For the listing below, print exactly the lines from the line with "(434, 525) = (639, 477): black" to the line with "(690, 364) = (713, 223): turquoise", both included, and nothing beyond them.

### Working data
········

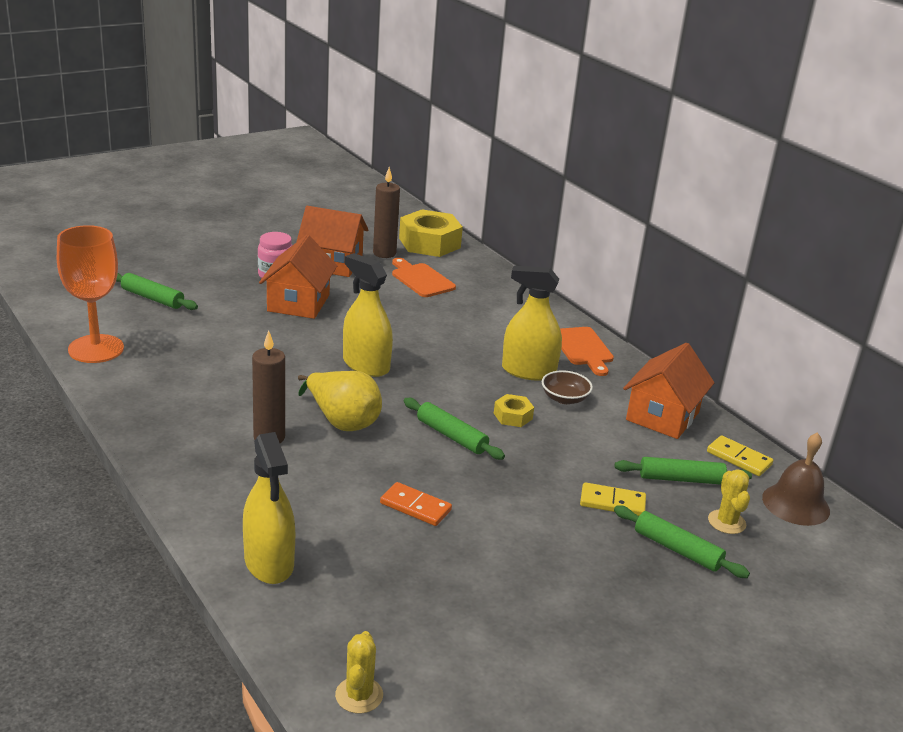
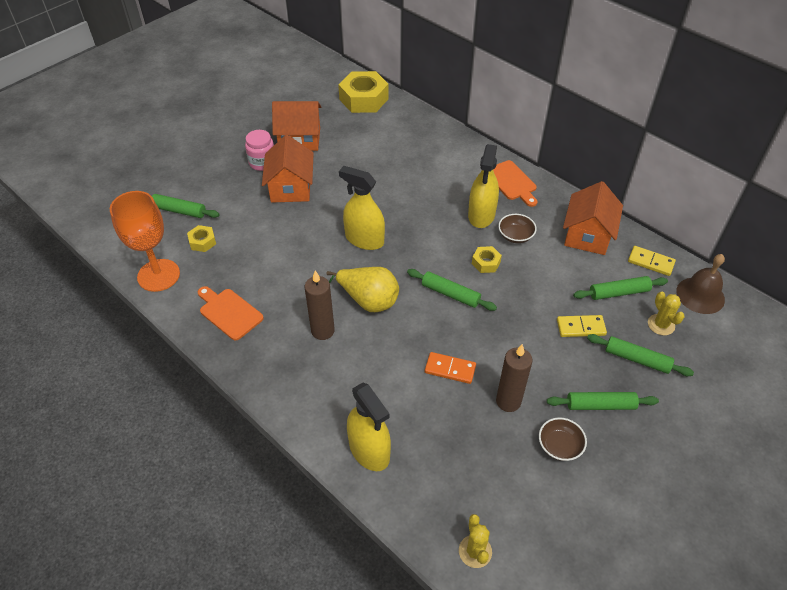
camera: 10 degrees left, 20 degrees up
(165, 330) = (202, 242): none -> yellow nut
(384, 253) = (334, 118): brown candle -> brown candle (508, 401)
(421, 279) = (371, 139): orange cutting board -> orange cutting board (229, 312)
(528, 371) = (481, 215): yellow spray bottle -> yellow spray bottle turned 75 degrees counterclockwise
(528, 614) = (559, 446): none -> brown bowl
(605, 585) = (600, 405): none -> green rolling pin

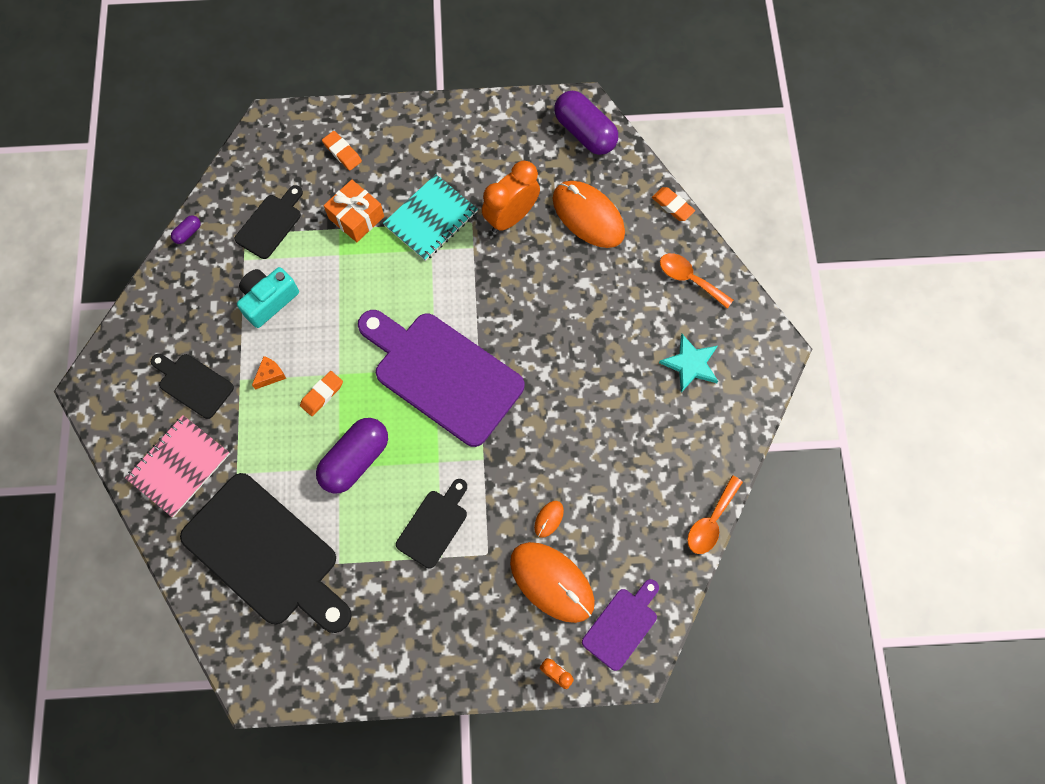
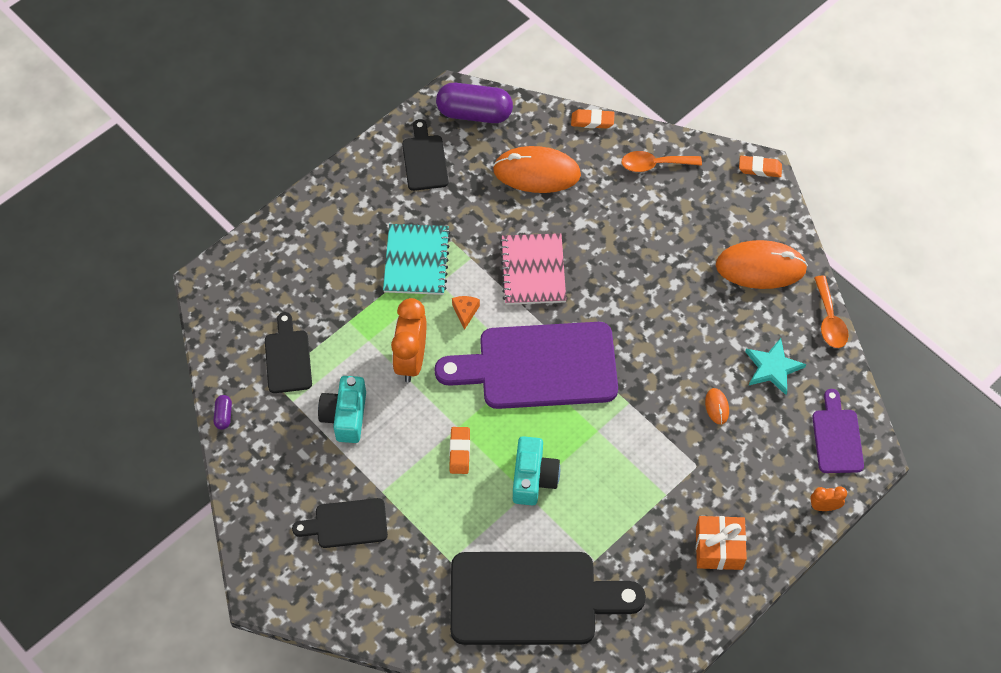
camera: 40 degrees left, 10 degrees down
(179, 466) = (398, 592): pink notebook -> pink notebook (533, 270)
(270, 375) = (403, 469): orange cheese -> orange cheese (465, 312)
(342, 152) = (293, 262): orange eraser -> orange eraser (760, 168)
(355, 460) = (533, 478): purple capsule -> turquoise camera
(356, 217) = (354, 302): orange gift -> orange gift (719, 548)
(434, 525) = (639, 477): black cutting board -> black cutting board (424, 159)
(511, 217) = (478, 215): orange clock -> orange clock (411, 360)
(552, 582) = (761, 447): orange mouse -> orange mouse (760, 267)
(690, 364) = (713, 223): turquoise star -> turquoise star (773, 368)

········

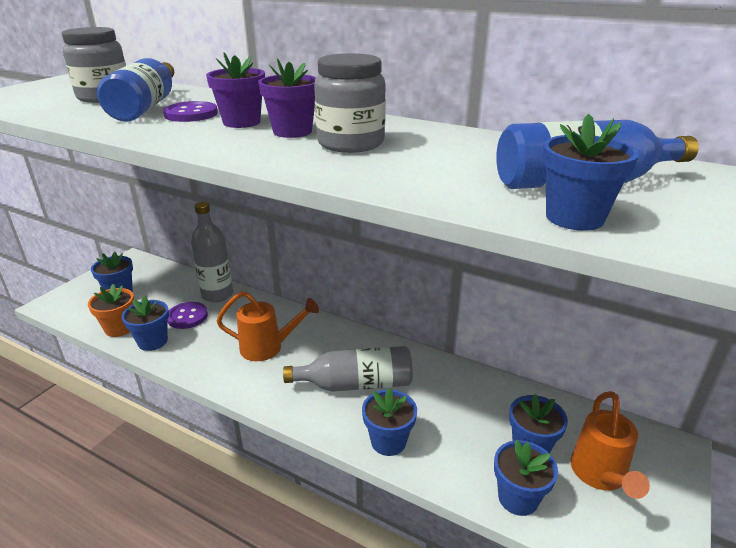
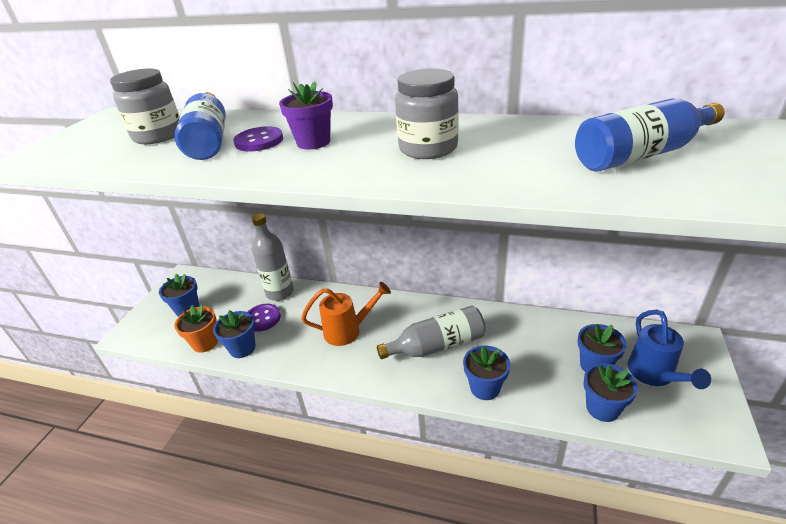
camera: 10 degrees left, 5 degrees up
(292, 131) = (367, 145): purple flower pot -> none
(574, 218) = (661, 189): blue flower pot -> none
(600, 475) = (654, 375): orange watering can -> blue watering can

········

### Response area
(434, 525) = (639, 477): black cutting board -> black cutting board (424, 159)
(511, 217) = (478, 215): orange clock -> orange clock (411, 360)
(552, 582) = (761, 447): orange mouse -> orange mouse (760, 267)
(690, 364) = (713, 223): turquoise star -> turquoise star (773, 368)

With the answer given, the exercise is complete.